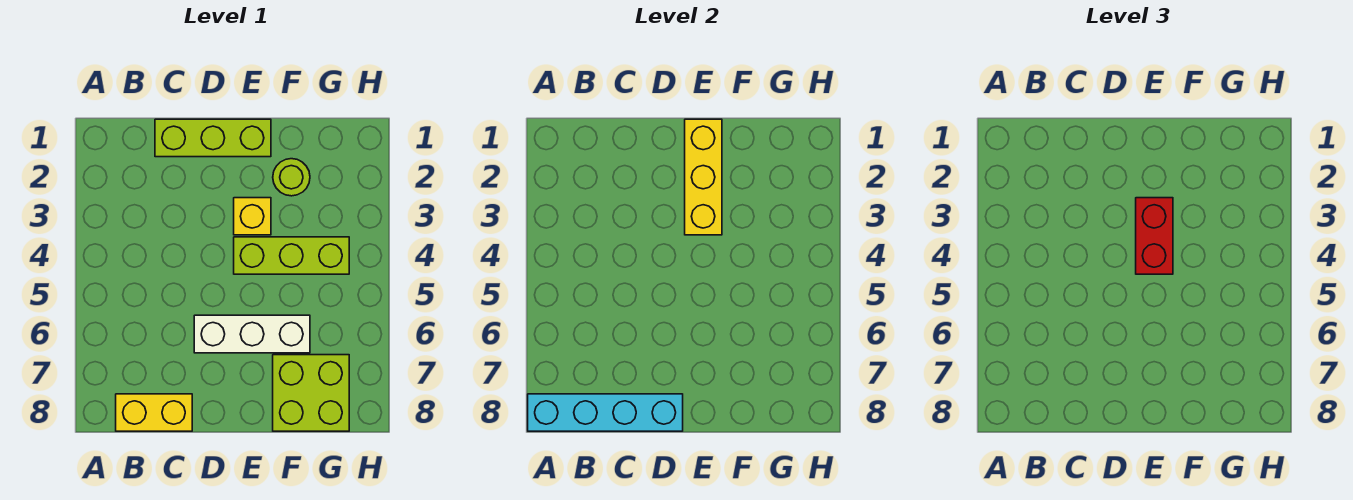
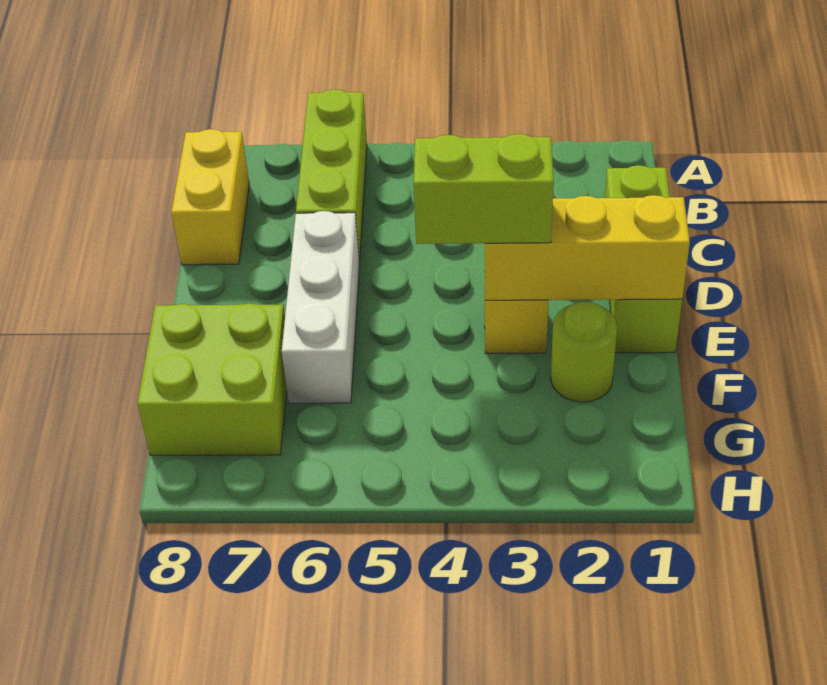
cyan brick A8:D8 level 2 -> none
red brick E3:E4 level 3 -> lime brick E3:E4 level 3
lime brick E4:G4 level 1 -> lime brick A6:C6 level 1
···
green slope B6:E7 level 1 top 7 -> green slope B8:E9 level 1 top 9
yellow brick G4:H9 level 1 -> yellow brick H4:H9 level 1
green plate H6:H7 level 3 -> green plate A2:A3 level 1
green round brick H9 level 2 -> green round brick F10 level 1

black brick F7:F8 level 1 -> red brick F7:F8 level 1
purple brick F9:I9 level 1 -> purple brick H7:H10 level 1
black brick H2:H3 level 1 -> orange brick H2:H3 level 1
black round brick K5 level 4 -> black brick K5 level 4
···
### Assignment
Output the lines above between the one holding "green slope B6:E7" and the one holding "black round brick", inclusive, with nothing before or after them.

### Finished task
green slope B6:E7 level 1 top 7 -> green slope B8:E9 level 1 top 9
yellow brick G4:H9 level 1 -> yellow brick H4:H9 level 1
green plate H6:H7 level 3 -> green plate A2:A3 level 1
green round brick H9 level 2 -> green round brick F10 level 1

black brick F7:F8 level 1 -> red brick F7:F8 level 1
purple brick F9:I9 level 1 -> purple brick H7:H10 level 1
black brick H2:H3 level 1 -> orange brick H2:H3 level 1
black round brick K5 level 4 -> black brick K5 level 4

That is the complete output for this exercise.